» **Exercise materials**
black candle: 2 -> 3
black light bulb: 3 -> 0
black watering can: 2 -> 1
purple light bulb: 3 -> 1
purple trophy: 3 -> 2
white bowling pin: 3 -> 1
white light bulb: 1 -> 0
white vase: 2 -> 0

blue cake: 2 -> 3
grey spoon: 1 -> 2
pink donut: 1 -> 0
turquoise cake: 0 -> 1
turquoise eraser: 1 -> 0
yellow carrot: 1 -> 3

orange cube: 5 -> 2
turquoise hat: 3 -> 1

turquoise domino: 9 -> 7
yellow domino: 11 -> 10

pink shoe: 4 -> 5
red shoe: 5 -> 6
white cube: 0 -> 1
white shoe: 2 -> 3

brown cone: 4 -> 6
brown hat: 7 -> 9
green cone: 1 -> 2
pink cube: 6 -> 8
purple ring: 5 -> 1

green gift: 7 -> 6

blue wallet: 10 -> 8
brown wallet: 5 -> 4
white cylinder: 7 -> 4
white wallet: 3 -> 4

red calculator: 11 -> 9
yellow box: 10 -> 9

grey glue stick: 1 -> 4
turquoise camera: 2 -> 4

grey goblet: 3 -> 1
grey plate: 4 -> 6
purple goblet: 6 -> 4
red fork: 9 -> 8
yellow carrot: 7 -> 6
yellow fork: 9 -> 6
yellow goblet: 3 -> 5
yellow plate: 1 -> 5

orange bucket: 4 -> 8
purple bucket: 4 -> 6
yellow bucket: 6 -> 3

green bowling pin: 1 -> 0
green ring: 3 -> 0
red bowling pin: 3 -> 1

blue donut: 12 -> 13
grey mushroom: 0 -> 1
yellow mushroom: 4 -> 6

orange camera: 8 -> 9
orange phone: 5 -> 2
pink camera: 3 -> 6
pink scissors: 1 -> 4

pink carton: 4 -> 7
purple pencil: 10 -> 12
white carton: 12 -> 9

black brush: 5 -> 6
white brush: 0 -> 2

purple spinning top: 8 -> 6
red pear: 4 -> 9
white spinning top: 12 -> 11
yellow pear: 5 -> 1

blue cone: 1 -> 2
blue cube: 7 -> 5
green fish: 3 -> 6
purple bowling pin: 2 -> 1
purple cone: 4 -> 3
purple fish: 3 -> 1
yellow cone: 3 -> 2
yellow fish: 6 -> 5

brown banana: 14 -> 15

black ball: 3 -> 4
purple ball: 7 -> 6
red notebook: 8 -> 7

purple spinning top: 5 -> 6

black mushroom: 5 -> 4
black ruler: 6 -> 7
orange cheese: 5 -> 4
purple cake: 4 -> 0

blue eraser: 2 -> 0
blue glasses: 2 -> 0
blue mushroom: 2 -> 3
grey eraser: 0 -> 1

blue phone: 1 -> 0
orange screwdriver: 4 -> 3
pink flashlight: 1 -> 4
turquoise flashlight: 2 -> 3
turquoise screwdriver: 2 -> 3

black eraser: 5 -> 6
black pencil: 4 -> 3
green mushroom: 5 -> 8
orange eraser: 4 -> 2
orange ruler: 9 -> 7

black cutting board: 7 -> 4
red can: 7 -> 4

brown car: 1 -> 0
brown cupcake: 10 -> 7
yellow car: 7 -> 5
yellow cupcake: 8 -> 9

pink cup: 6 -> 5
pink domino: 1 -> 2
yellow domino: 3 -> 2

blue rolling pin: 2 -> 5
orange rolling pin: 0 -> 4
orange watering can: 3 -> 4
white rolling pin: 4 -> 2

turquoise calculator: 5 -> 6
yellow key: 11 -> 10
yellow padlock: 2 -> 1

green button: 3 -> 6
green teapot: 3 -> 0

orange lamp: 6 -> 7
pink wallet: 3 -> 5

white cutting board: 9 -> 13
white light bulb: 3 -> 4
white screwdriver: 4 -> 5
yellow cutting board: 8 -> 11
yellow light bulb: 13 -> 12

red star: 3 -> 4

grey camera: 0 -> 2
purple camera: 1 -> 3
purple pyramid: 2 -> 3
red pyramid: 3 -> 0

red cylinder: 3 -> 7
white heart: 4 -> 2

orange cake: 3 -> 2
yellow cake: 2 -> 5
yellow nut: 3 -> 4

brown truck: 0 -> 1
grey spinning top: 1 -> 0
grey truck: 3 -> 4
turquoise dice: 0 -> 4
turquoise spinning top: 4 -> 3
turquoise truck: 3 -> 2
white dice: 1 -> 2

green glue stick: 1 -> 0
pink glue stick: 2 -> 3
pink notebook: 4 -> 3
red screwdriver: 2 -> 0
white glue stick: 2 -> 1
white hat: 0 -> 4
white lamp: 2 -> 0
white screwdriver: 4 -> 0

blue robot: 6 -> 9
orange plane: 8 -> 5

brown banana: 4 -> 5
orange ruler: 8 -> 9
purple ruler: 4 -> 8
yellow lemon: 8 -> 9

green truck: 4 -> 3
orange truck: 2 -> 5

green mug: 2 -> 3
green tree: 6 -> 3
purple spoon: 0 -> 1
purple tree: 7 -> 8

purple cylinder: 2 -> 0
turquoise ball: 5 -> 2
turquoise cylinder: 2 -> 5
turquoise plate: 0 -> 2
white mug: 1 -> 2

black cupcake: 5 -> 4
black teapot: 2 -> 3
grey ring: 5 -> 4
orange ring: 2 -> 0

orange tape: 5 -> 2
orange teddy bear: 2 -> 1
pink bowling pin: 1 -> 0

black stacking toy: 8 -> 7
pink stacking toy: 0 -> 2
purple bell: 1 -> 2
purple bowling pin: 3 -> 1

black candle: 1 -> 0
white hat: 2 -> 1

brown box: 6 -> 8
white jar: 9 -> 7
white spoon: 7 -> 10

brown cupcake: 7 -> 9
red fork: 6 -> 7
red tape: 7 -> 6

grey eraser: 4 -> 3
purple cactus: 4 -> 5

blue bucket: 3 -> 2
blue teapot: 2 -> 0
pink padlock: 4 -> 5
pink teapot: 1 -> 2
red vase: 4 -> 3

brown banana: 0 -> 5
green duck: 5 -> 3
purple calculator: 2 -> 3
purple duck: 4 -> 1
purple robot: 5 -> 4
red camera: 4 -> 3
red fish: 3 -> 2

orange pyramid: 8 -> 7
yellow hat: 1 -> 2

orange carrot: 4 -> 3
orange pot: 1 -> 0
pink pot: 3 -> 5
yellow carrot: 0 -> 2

» **What to do**
Look above for the line with "red tape: 7 -> 6" and the line with "red fish: 3 -> 2". Retype those two lines and every line between them exactly, adding nothing.

» **Task answer**
red tape: 7 -> 6

grey eraser: 4 -> 3
purple cactus: 4 -> 5

blue bucket: 3 -> 2
blue teapot: 2 -> 0
pink padlock: 4 -> 5
pink teapot: 1 -> 2
red vase: 4 -> 3

brown banana: 0 -> 5
green duck: 5 -> 3
purple calculator: 2 -> 3
purple duck: 4 -> 1
purple robot: 5 -> 4
red camera: 4 -> 3
red fish: 3 -> 2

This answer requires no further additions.